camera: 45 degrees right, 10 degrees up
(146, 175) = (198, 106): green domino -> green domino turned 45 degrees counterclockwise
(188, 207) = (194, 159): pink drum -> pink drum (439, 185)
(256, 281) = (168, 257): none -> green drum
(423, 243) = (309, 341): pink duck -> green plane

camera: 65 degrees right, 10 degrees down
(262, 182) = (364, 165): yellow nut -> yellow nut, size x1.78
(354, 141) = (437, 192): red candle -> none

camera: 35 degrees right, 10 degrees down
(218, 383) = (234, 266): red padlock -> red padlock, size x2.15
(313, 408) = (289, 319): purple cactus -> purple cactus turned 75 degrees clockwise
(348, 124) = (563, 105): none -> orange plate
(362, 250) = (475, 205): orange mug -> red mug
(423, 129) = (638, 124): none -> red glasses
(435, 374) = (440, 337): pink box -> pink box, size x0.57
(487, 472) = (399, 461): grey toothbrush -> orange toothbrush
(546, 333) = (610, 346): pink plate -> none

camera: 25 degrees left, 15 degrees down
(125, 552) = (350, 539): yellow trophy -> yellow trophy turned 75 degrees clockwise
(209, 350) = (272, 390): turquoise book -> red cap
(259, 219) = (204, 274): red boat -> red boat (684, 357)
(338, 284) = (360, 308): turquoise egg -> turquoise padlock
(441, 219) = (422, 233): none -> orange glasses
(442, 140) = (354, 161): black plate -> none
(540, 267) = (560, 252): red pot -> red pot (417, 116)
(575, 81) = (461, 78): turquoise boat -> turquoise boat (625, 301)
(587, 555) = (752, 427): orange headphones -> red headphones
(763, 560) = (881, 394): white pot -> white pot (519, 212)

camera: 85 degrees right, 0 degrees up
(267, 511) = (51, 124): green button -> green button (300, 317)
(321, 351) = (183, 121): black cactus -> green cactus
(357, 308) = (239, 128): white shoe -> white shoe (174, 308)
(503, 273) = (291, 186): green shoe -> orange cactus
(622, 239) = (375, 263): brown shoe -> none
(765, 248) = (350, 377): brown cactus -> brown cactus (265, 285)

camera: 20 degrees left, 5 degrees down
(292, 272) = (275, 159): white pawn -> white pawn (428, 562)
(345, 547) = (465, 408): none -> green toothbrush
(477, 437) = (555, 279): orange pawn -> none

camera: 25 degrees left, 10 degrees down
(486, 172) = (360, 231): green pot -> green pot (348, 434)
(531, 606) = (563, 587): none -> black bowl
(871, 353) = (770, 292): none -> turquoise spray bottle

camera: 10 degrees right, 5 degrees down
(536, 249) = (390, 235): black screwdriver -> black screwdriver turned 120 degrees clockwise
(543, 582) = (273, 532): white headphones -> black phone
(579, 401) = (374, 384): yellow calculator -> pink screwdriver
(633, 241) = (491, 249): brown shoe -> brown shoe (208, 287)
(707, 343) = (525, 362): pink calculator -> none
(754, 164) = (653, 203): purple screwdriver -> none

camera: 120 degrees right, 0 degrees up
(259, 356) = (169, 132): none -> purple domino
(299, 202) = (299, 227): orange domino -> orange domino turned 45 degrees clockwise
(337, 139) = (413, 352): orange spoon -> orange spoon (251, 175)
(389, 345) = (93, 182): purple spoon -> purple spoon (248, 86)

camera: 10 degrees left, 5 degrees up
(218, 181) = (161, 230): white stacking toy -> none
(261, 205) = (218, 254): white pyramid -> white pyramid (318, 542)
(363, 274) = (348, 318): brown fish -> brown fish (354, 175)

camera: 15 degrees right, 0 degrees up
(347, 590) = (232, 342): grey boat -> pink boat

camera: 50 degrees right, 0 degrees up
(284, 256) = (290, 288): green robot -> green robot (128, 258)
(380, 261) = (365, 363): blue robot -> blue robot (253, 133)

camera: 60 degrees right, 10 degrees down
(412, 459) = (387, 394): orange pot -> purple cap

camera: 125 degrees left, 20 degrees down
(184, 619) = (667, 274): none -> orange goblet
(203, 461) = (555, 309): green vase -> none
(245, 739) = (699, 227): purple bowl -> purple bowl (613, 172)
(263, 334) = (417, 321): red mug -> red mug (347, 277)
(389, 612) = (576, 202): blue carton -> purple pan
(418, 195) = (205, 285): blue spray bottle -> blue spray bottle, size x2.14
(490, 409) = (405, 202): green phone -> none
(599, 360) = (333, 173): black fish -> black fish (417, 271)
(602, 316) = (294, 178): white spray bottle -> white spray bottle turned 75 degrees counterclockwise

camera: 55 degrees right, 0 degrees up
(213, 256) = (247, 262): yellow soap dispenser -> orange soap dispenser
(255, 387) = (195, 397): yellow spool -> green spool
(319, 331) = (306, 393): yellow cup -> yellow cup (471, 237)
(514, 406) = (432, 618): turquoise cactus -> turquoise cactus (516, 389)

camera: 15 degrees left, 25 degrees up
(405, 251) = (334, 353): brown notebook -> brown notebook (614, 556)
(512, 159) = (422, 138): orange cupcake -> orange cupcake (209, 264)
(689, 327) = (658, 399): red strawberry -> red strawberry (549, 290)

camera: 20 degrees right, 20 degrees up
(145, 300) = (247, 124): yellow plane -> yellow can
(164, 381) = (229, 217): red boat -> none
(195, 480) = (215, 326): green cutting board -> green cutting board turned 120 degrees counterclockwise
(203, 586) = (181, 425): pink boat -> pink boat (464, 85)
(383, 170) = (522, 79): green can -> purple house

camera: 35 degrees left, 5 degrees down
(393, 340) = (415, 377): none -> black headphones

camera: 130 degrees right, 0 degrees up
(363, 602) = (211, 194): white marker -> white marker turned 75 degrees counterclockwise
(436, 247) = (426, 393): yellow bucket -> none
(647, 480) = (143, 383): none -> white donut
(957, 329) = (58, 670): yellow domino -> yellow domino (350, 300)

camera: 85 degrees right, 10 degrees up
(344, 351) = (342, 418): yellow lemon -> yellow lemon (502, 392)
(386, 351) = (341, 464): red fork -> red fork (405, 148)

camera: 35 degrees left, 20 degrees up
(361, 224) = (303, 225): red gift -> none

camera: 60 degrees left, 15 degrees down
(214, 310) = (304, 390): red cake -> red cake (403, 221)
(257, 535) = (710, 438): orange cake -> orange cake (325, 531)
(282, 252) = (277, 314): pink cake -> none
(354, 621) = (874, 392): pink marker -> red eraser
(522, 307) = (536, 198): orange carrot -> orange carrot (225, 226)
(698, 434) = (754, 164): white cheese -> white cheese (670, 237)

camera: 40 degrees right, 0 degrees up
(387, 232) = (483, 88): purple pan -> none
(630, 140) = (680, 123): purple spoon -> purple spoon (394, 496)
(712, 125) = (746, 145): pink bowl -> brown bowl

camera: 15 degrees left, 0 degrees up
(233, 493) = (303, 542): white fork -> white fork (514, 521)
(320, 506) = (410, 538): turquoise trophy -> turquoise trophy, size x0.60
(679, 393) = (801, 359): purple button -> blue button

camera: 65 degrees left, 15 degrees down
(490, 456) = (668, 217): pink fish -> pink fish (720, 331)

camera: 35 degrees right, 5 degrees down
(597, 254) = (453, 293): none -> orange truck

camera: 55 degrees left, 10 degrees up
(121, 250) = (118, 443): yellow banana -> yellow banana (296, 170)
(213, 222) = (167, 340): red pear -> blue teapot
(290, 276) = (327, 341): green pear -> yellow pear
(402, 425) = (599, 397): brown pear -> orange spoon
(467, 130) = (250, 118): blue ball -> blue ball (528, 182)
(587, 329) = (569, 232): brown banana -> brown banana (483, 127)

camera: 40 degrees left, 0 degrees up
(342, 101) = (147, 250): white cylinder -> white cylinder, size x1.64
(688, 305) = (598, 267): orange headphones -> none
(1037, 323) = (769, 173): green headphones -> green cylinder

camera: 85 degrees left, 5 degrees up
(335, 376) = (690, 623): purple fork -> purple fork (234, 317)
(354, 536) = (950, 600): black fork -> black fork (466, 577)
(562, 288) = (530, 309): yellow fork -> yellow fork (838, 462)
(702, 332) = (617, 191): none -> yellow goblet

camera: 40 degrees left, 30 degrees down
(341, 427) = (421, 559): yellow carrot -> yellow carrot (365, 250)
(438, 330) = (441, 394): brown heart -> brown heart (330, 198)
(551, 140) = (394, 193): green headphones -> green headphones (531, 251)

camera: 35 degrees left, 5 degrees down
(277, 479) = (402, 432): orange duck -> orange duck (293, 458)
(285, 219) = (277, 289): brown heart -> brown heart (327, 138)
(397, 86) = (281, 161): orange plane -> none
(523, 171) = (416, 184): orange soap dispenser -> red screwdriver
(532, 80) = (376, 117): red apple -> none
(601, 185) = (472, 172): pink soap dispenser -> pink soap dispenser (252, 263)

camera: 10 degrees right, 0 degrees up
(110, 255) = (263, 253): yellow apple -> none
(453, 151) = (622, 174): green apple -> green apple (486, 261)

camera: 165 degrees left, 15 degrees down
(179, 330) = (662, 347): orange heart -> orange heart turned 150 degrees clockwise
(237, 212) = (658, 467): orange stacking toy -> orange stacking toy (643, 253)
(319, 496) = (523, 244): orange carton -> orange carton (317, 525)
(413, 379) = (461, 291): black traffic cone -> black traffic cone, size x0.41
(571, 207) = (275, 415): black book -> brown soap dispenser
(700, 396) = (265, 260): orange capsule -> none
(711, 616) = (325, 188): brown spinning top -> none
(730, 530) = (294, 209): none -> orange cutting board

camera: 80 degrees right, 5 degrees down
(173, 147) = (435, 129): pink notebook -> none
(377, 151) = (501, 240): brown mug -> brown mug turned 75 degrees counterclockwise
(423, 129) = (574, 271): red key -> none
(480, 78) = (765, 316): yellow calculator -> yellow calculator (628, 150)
________________________________________
### TASK REQUIREMENTS
A verbatim transcription is needed of the lines above, starting at the line with "camera: 25 degrees left, 10 degrees down" and ending at the line with "(337, 139) = (413, 352): orange", both included, and of nothing else.

### RESULT FOR THIS TASK
camera: 25 degrees left, 10 degrees down
(486, 172) = (360, 231): green pot -> green pot (348, 434)
(531, 606) = (563, 587): none -> black bowl
(871, 353) = (770, 292): none -> turquoise spray bottle

camera: 10 degrees right, 5 degrees down
(536, 249) = (390, 235): black screwdriver -> black screwdriver turned 120 degrees clockwise
(543, 582) = (273, 532): white headphones -> black phone
(579, 401) = (374, 384): yellow calculator -> pink screwdriver
(633, 241) = (491, 249): brown shoe -> brown shoe (208, 287)
(707, 343) = (525, 362): pink calculator -> none
(754, 164) = (653, 203): purple screwdriver -> none

camera: 120 degrees right, 0 degrees up
(259, 356) = (169, 132): none -> purple domino
(299, 202) = (299, 227): orange domino -> orange domino turned 45 degrees clockwise
(337, 139) = (413, 352): orange spoon -> orange spoon (251, 175)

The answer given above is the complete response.